*TASK TO COMPLETE*: Arrange every line of the material below as a numbered list. Skip blank lines and leave the pictures out.

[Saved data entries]

--------------------------------

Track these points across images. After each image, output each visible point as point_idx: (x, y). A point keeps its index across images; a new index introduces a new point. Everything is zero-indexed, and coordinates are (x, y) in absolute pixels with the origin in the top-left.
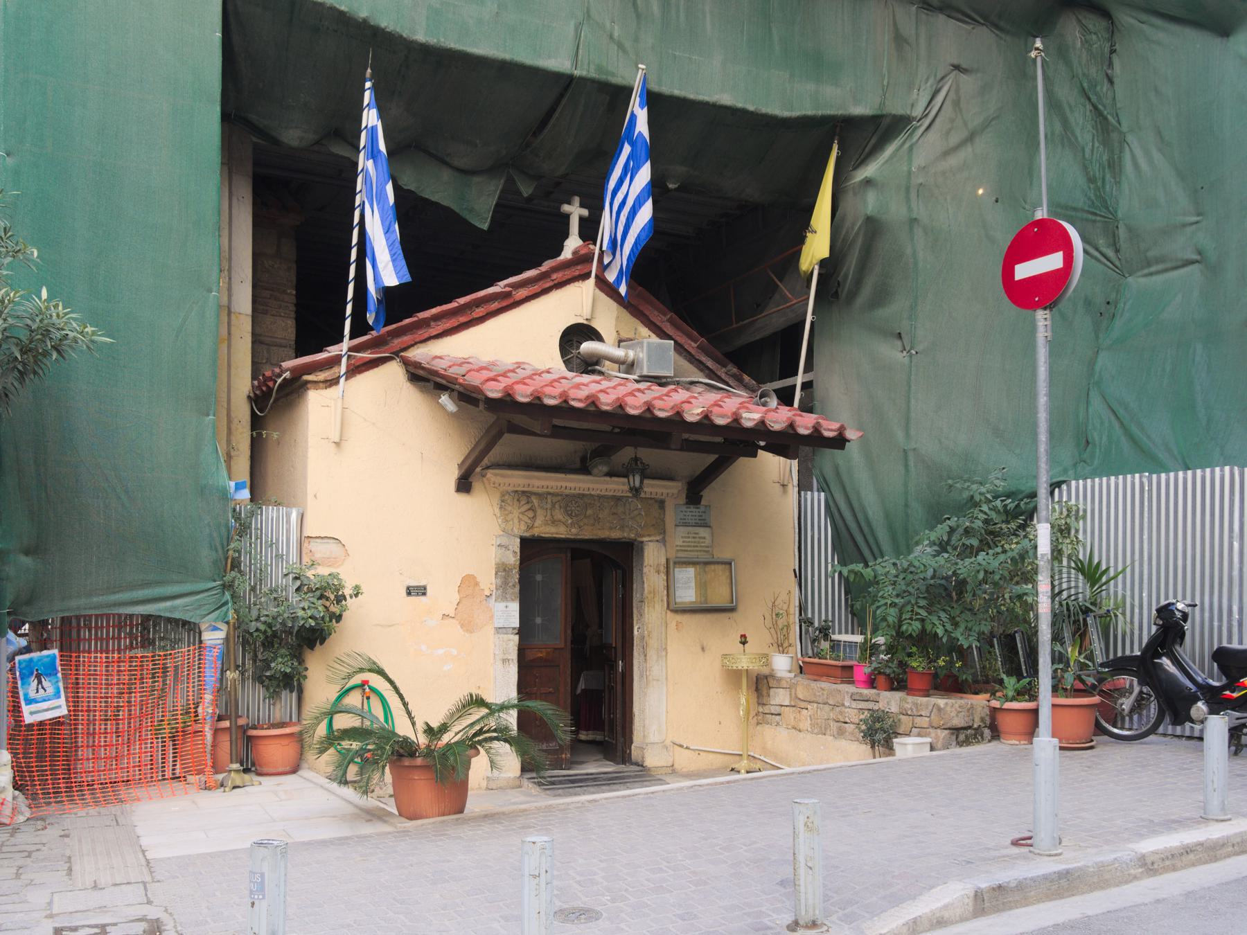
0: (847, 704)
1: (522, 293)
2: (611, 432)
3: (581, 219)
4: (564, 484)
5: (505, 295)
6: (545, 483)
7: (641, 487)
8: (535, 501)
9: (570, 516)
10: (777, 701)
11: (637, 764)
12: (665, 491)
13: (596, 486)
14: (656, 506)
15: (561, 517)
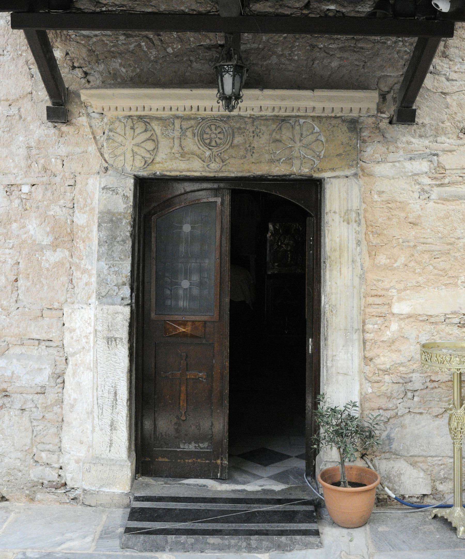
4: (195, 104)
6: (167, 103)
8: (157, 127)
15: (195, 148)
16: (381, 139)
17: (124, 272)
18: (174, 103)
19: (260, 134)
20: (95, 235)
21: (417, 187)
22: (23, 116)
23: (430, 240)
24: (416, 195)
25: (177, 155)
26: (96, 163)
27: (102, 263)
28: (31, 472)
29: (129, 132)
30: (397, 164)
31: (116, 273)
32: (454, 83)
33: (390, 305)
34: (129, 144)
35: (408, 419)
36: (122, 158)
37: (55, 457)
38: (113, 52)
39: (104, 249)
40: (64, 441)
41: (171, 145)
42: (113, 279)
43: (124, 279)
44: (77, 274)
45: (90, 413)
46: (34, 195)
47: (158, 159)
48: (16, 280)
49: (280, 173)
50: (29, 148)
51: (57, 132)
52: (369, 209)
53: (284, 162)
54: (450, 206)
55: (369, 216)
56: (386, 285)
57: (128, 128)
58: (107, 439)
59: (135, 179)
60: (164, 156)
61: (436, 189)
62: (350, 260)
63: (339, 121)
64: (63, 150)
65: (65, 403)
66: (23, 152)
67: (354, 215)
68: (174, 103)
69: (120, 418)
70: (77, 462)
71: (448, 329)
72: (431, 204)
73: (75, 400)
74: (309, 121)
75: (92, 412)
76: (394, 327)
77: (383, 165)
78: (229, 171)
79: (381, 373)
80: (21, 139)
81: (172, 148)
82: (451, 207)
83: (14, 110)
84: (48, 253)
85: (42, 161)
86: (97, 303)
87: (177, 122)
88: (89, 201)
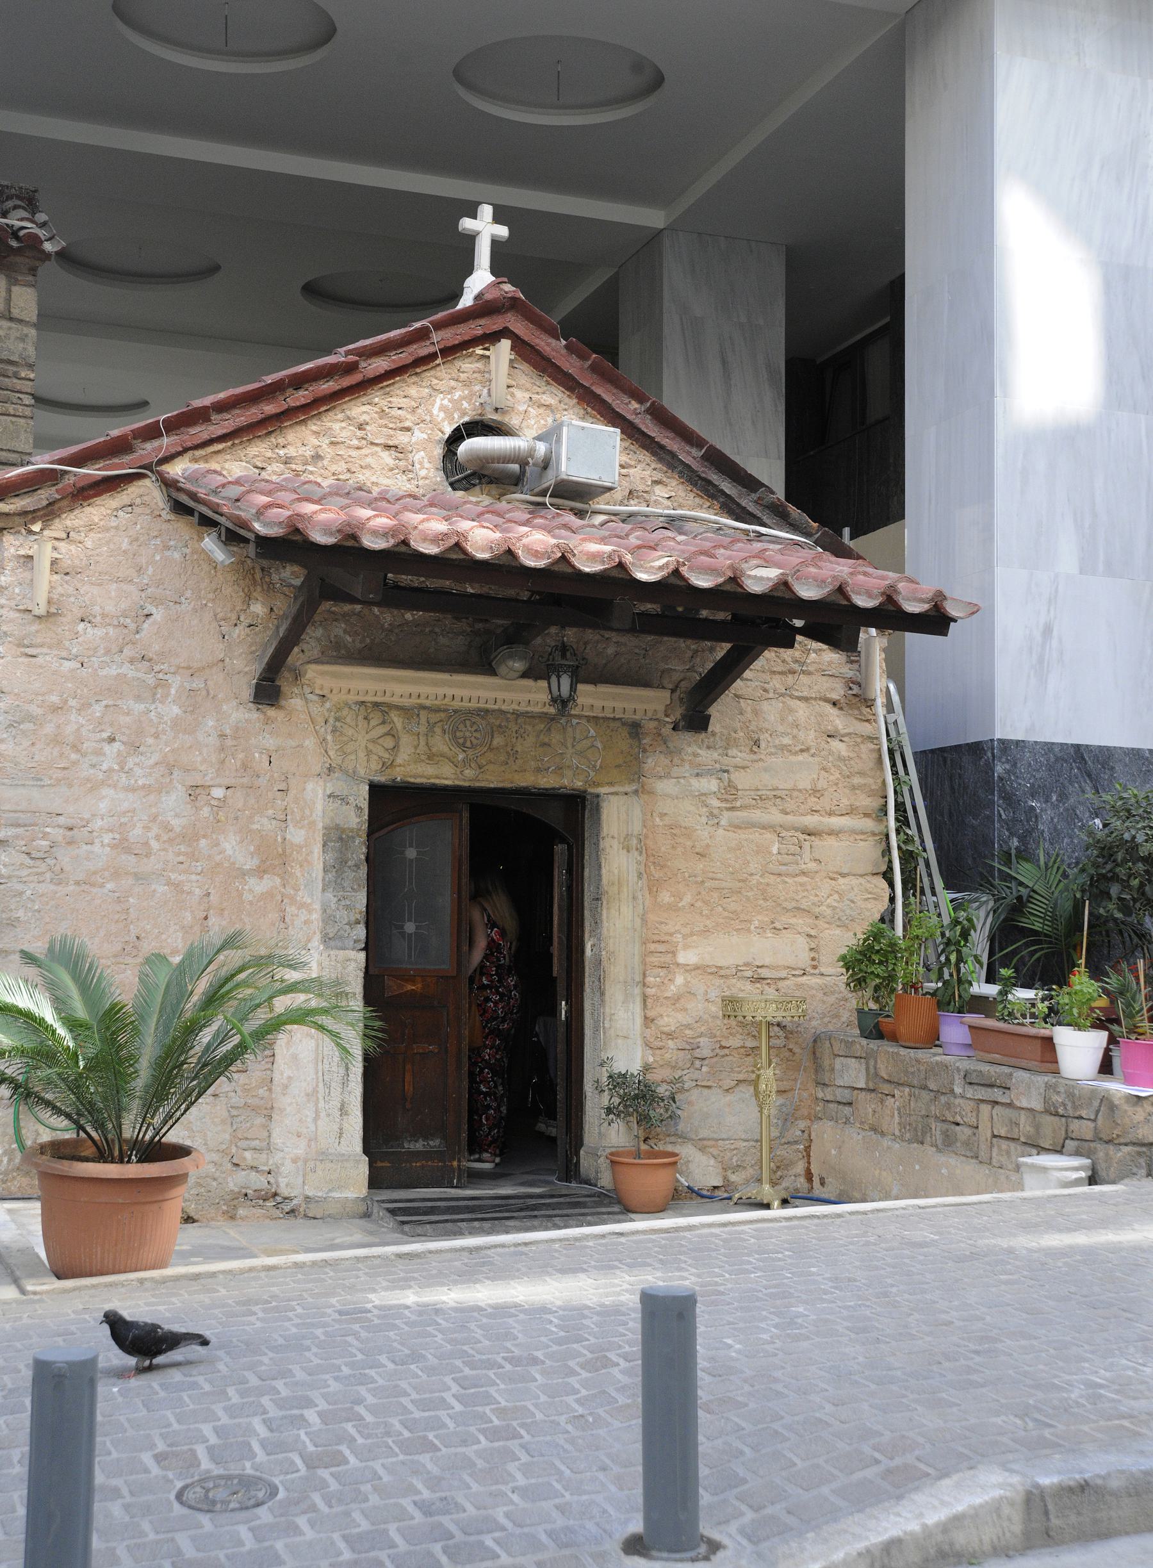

--------------------------------

*OUTPUT FOR THIS EXERCISE*:
1. Track these points across images. After each image, output each visible point as point_idx: (x, y). A point keeps its index across images; a new index introduces a new point. Everything is zero-indexed, and coordinates are (x, y) in absolute pixels with the origin in the top-left.
2. 0: (847, 704)
3. 1: (522, 293)
4. 2: (611, 432)
5. 3: (581, 219)
6. 4: (564, 484)
7. 5: (505, 295)
8. 6: (545, 483)
9. 7: (641, 487)
10. 8: (535, 501)
11. 9: (570, 516)
12. 10: (777, 701)
13. 11: (637, 764)
14. 12: (665, 491)
15. 13: (596, 486)
16. 14: (656, 506)
17. 15: (561, 517)
18. 4: (195, 104)
19. 6: (167, 103)
20. 8: (157, 127)
21. 15: (195, 148)
22. 16: (381, 139)
23. 17: (124, 272)
24. 18: (174, 103)
25. 19: (260, 134)
26. 20: (95, 235)
27. 21: (417, 187)
28. 22: (23, 116)
29. 23: (430, 240)
30. 24: (416, 195)
31. 25: (177, 155)
32. 26: (96, 163)
33. 27: (102, 263)
34. 28: (31, 472)
35. 29: (129, 132)
36. 30: (397, 164)
37. 31: (116, 273)
38. 32: (454, 83)
39. 33: (390, 305)
40. 34: (129, 144)
41. 35: (408, 419)
42. 36: (122, 158)
43. 37: (55, 457)
44. 38: (113, 52)
45. 39: (104, 249)
46. 40: (64, 441)
47. 41: (171, 145)
48. 42: (113, 279)
49. 43: (124, 279)
50. 44: (77, 274)
51. 45: (90, 413)
52. 46: (34, 195)
53. 47: (158, 159)
54. 48: (16, 280)
55. 49: (280, 173)
56. 50: (29, 148)
57. 51: (57, 132)
58. 52: (369, 209)
59. 53: (284, 162)
60. 54: (450, 206)
61. 55: (369, 216)
62. 56: (386, 285)
63. 57: (128, 128)
64. 58: (107, 439)
65. 59: (135, 179)
66. 60: (164, 156)
67. 61: (436, 189)
68. 62: (350, 260)
69. 63: (339, 121)
70. 64: (63, 150)
71. 65: (65, 403)
72. 66: (23, 152)
73. 67: (354, 215)
74. 68: (174, 103)
75. 69: (120, 418)
76. 70: (77, 462)
77. 71: (448, 329)
78. 72: (431, 204)
79. 73: (75, 400)
80. 74: (309, 121)
81. 75: (92, 412)
82. 76: (394, 327)
83. 77: (383, 165)
84. 78: (229, 171)
85. 79: (381, 373)
86. 80: (21, 139)
87. 81: (172, 148)
88. 82: (451, 207)
89. 83: (14, 110)
90. 84: (48, 253)
91. 85: (42, 161)
92. 86: (97, 303)
93. 87: (177, 122)
94. 88: (89, 201)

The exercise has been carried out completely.